Directions for this task
An exact transcription is needed, beginning at the line with "jet-black cottage (278, 344, 346, 408)" and ending at the last line of the listing, with pictures left out and nothing else added.

Material for this exercise
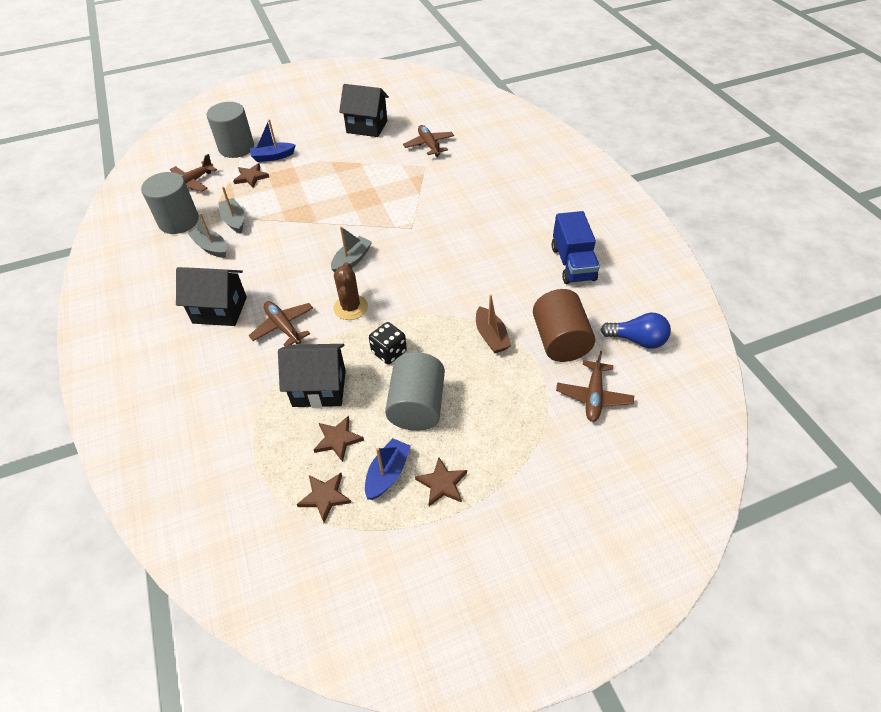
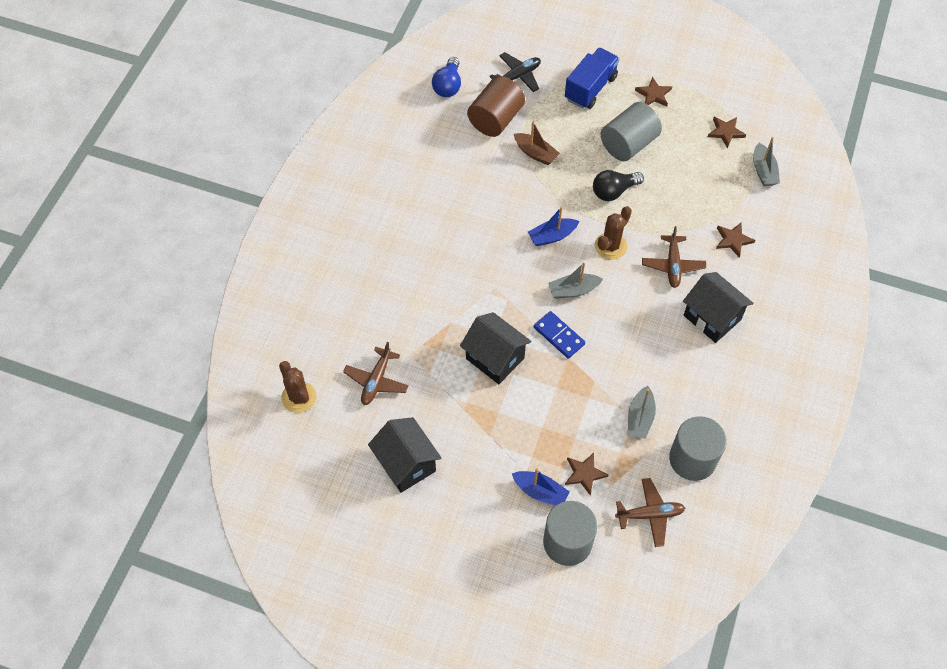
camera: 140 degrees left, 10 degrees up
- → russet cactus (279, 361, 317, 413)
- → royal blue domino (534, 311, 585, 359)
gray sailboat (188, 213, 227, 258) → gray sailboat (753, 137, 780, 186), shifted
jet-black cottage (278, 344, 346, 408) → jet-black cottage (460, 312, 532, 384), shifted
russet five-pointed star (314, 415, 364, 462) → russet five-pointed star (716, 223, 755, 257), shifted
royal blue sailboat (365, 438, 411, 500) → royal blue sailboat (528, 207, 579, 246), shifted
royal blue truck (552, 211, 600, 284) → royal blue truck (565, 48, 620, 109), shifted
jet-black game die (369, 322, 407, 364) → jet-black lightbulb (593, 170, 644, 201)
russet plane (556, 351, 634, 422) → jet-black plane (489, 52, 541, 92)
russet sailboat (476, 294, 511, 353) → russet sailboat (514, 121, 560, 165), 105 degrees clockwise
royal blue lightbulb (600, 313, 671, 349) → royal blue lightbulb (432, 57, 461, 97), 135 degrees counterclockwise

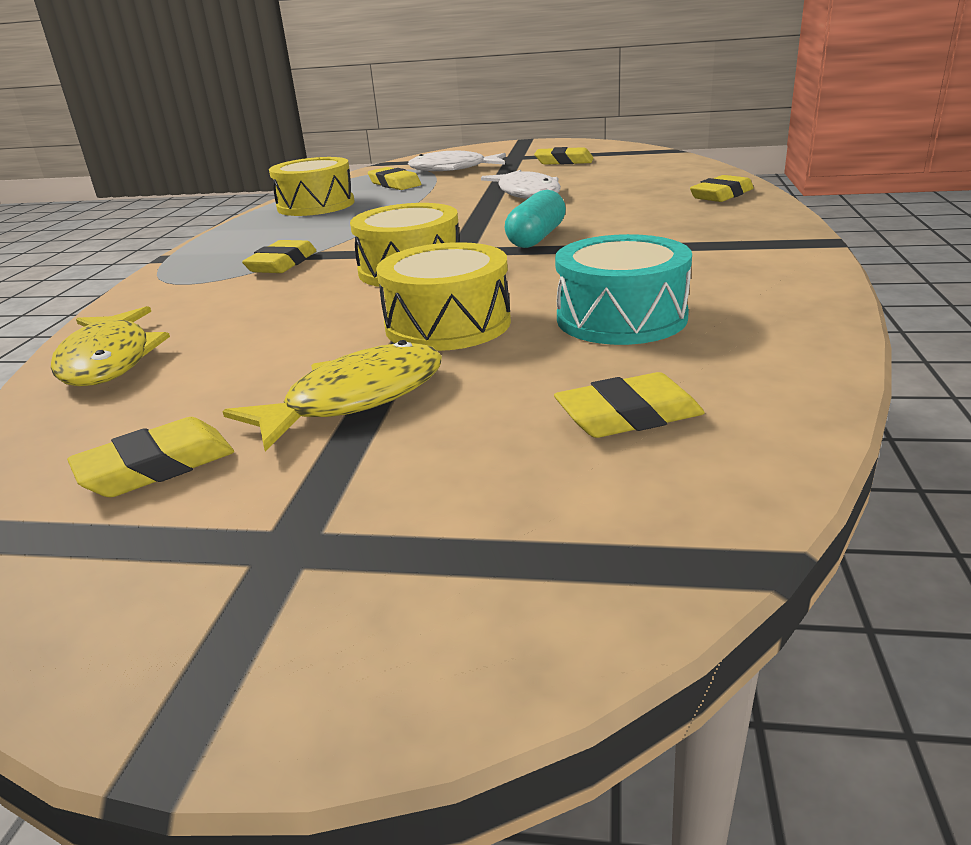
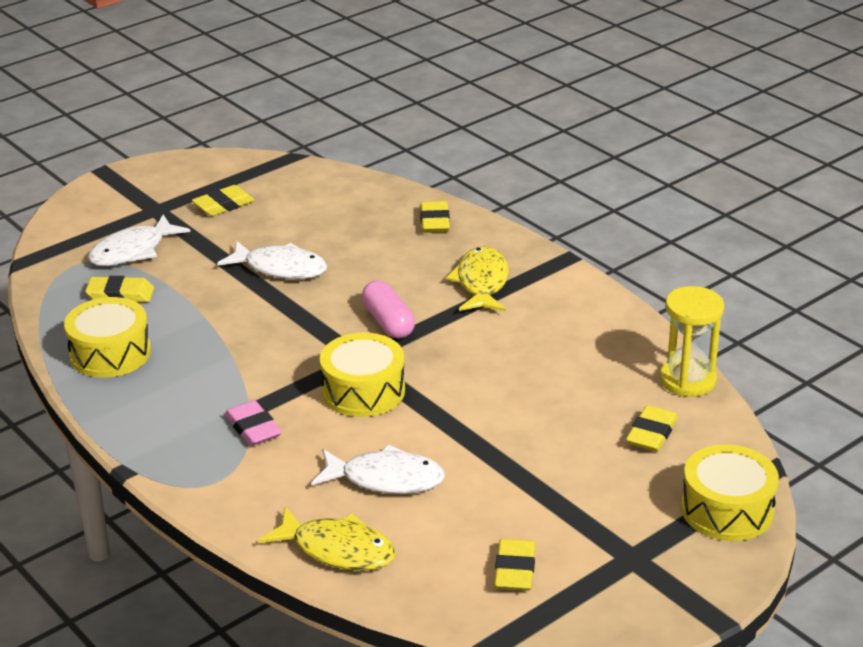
camera: 50 degrees left, 5 degrees up
teal toy drum (555, 234, 692, 345) → -
- → snow-white toy fish (311, 444, 445, 494)
- → bright yellow hourglass (660, 286, 724, 397)
bright yellow toy fish (222, 340, 442, 452) → bright yellow toy fish (446, 246, 509, 311), shifted
bright yellow toy drum (376, 242, 511, 351) → bright yellow toy drum (681, 444, 779, 541), shifted
bright yellow gum eraser (242, 240, 317, 273) → rosy gum eraser (225, 400, 282, 446)
teal pill (505, 190, 566, 248) → rosy pill (362, 280, 415, 339)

Reply
jet-black cottage (278, 344, 346, 408) → jet-black cottage (460, 312, 532, 384), shifted
russet five-pointed star (314, 415, 364, 462) → russet five-pointed star (716, 223, 755, 257), shifted
royal blue sailboat (365, 438, 411, 500) → royal blue sailboat (528, 207, 579, 246), shifted
royal blue truck (552, 211, 600, 284) → royal blue truck (565, 48, 620, 109), shifted
jet-black game die (369, 322, 407, 364) → jet-black lightbulb (593, 170, 644, 201)
russet plane (556, 351, 634, 422) → jet-black plane (489, 52, 541, 92)
russet sailboat (476, 294, 511, 353) → russet sailboat (514, 121, 560, 165), 105 degrees clockwise
royal blue lightbulb (600, 313, 671, 349) → royal blue lightbulb (432, 57, 461, 97), 135 degrees counterclockwise

camera: 50 degrees left, 5 degrees up
teal toy drum (555, 234, 692, 345) → -
- → snow-white toy fish (311, 444, 445, 494)
- → bright yellow hourglass (660, 286, 724, 397)
bright yellow toy fish (222, 340, 442, 452) → bright yellow toy fish (446, 246, 509, 311), shifted
bright yellow toy drum (376, 242, 511, 351) → bright yellow toy drum (681, 444, 779, 541), shifted
bright yellow gum eraser (242, 240, 317, 273) → rosy gum eraser (225, 400, 282, 446)
teal pill (505, 190, 566, 248) → rosy pill (362, 280, 415, 339)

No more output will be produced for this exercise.